[About this exercise]:
Each line of the data below containing "moved" needs to be listed.

[Available data]:
=======

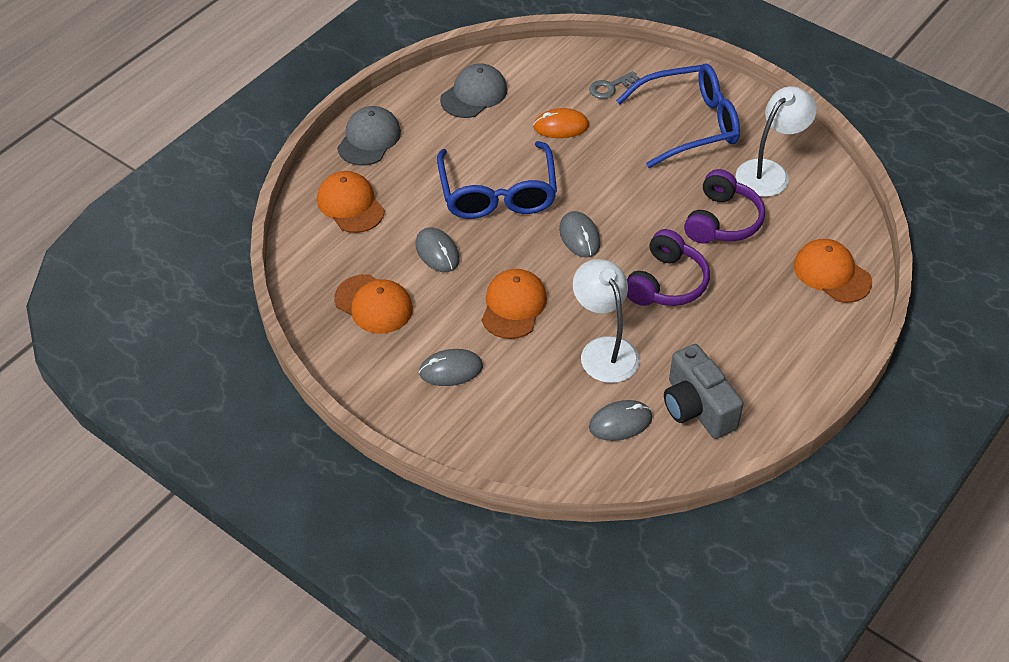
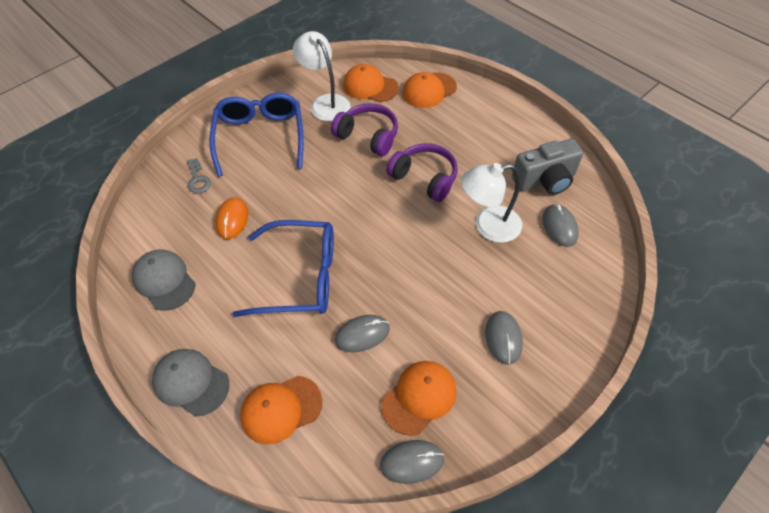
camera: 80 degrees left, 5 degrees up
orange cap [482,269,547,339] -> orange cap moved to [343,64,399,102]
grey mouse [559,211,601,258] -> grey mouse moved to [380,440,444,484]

=======

[Output for this task]:
orange cap [482,269,547,339] -> orange cap moved to [343,64,399,102]
grey mouse [559,211,601,258] -> grey mouse moved to [380,440,444,484]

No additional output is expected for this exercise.